- _DATA_
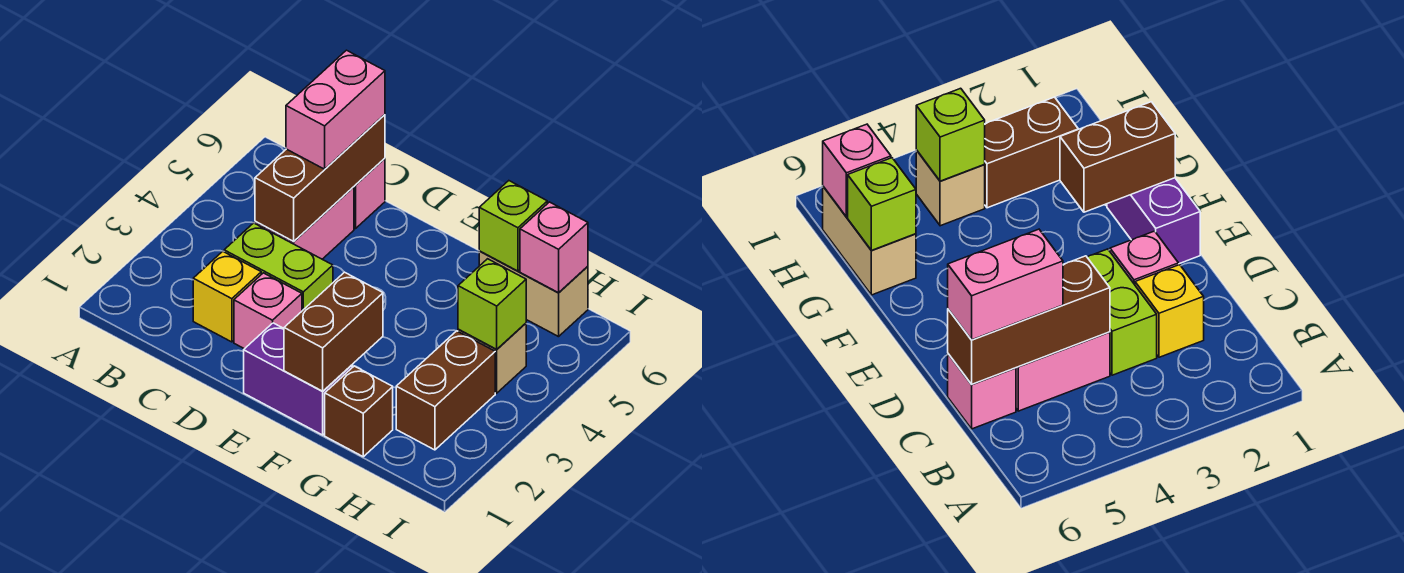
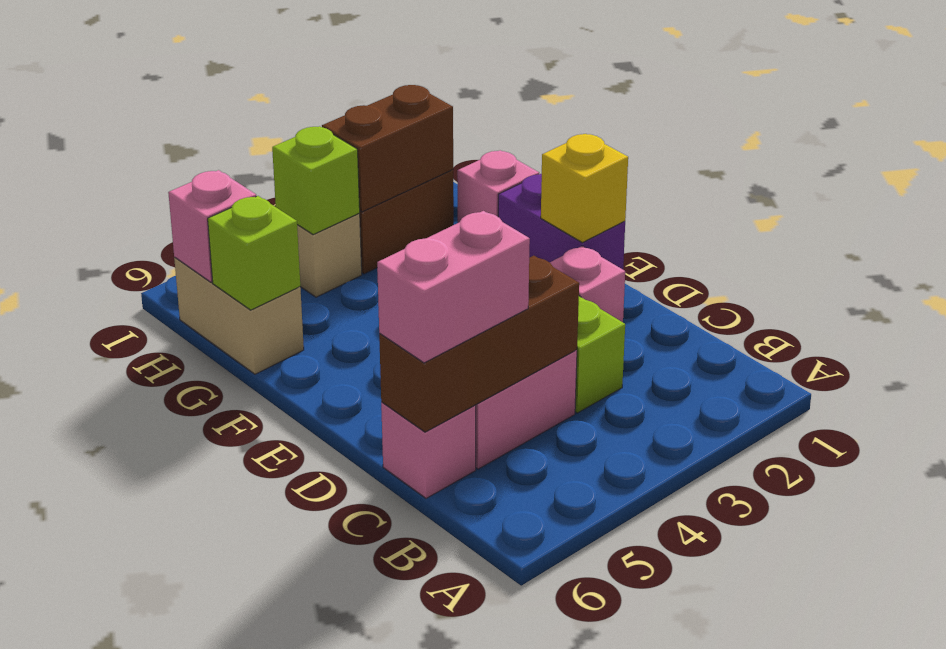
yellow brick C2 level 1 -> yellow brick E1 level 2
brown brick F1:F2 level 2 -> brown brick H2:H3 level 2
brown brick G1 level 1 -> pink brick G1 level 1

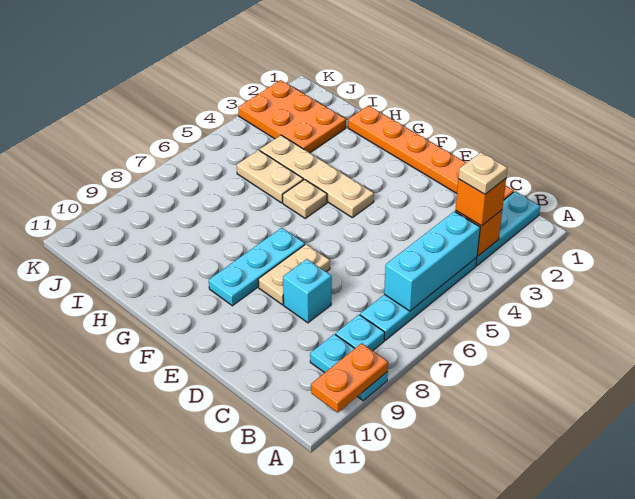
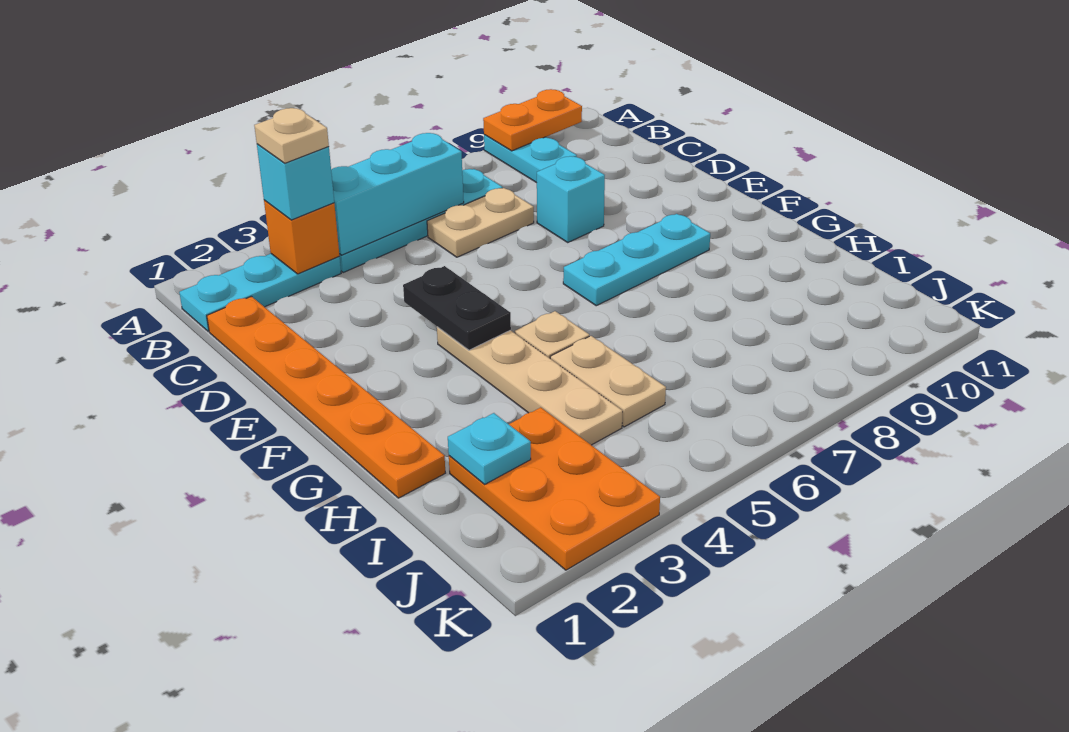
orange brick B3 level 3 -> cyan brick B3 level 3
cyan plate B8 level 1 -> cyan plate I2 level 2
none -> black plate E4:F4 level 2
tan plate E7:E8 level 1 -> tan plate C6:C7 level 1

- _HOW TO COMPLETE THIS TASK_
For each line in the data that holds the word "plate", copy the line.

- _EXERCISE ANSWER_
cyan plate B8 level 1 -> cyan plate I2 level 2
none -> black plate E4:F4 level 2
tan plate E7:E8 level 1 -> tan plate C6:C7 level 1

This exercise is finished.